Scene difference descriptions:
--------------------------------------------------

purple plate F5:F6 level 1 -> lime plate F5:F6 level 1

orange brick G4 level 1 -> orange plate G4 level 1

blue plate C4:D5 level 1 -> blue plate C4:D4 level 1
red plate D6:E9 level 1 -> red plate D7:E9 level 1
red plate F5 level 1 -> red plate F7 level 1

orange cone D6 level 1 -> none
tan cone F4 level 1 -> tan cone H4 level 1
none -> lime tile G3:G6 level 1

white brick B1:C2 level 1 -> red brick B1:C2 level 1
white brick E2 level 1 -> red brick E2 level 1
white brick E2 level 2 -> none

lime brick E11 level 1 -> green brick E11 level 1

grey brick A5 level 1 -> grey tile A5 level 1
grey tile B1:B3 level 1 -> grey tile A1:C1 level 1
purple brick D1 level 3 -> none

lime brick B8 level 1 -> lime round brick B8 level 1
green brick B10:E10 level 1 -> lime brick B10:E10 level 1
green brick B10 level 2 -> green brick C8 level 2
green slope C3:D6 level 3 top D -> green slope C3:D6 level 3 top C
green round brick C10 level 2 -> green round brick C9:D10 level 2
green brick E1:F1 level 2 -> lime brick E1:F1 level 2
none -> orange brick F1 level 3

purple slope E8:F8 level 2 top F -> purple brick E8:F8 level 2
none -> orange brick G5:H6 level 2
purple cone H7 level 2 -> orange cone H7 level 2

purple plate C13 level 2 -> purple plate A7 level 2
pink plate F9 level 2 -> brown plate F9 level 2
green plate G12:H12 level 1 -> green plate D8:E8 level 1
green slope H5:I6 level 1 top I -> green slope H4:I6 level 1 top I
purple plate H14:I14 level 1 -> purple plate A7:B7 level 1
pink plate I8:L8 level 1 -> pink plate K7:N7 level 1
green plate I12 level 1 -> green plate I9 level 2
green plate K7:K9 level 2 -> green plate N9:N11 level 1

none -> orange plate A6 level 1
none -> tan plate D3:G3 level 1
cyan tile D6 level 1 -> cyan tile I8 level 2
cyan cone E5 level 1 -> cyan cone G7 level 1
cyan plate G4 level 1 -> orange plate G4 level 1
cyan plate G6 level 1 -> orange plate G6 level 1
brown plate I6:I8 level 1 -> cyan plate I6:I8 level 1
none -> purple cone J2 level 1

--------------------------------------------------

* [Task instructions] Filter the data for the string "cone" and copy every line that has it.

* [Your solution]
orange cone D6 level 1 -> none
tan cone F4 level 1 -> tan cone H4 level 1
purple cone H7 level 2 -> orange cone H7 level 2
cyan cone E5 level 1 -> cyan cone G7 level 1
none -> purple cone J2 level 1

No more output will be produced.